Instructions to follow> Read through the listing, and wherever a line holds the word "none", return it.

Given entries>
□ □ □

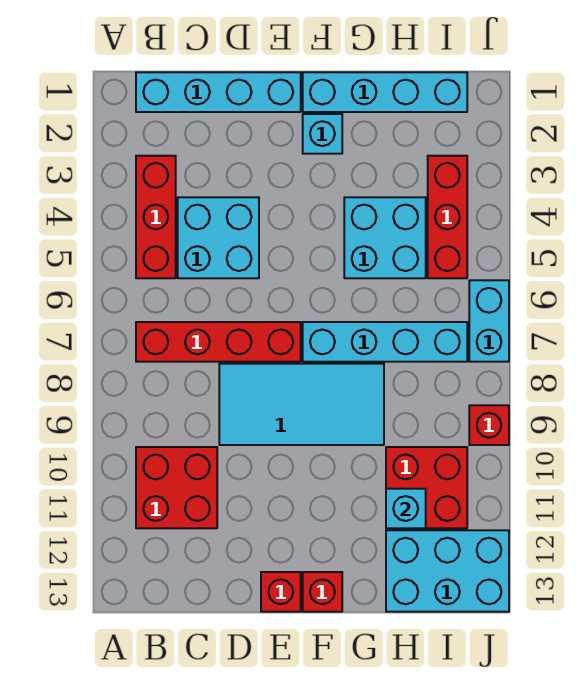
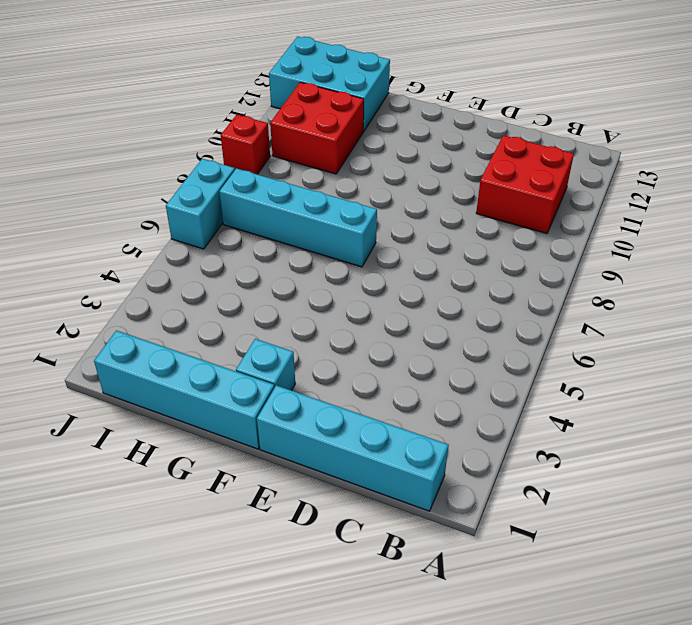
none -> red brick B3:B5 level 1
none -> red brick B7:E7 level 1
none -> cyan brick C4:D5 level 1

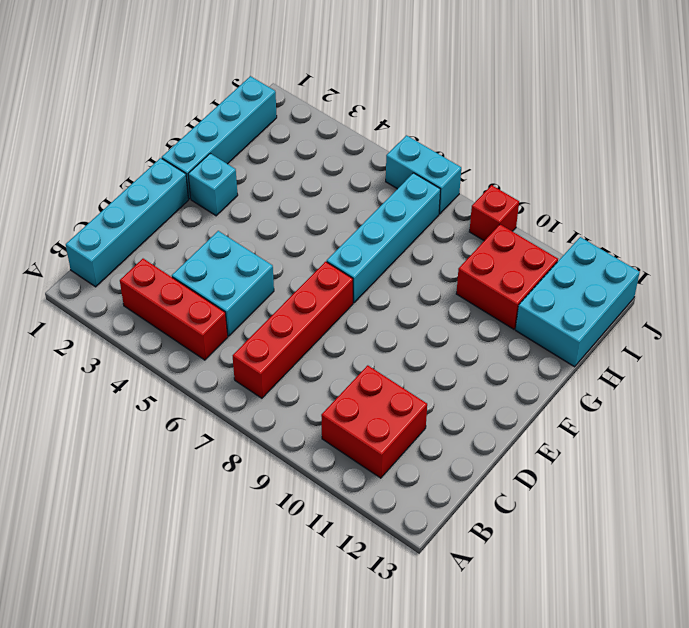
none -> cyan tile D8:G9 level 1
none -> red brick E13 level 1
none -> red brick F13 level 1

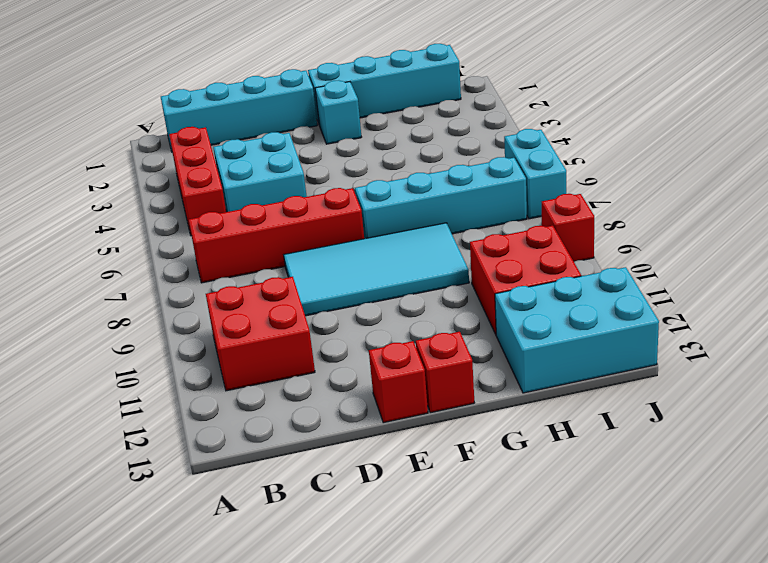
none -> cyan brick G4:H5 level 1
none -> red brick I3:I5 level 1
none -> cyan brick H11 level 2

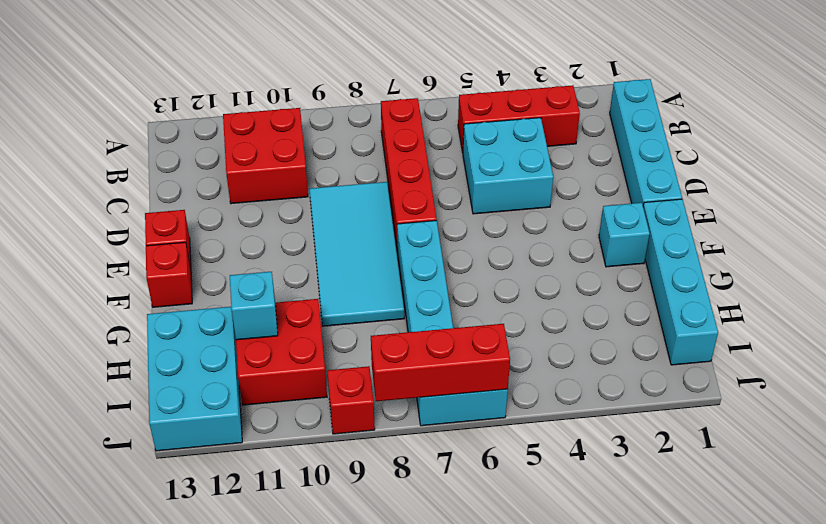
red brick J6:J8 level 2 -> red brick I3:I5 level 1
none -> cyan brick G4:H5 level 1

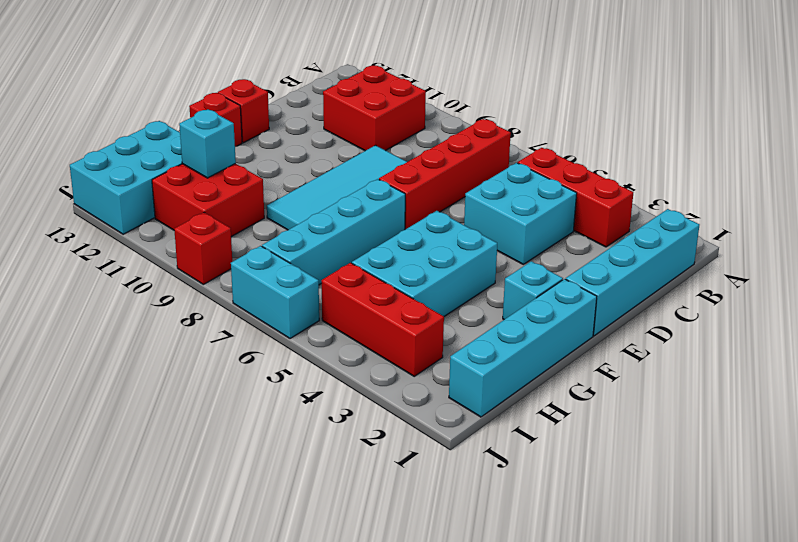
cyan brick F4:H5 level 1 -> cyan brick G4:H5 level 1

□ □ □

Answer to this exercise>
none -> red brick B3:B5 level 1
none -> red brick B7:E7 level 1
none -> cyan brick C4:D5 level 1
none -> cyan tile D8:G9 level 1
none -> red brick E13 level 1
none -> red brick F13 level 1
none -> cyan brick G4:H5 level 1
none -> red brick I3:I5 level 1
none -> cyan brick H11 level 2
none -> cyan brick G4:H5 level 1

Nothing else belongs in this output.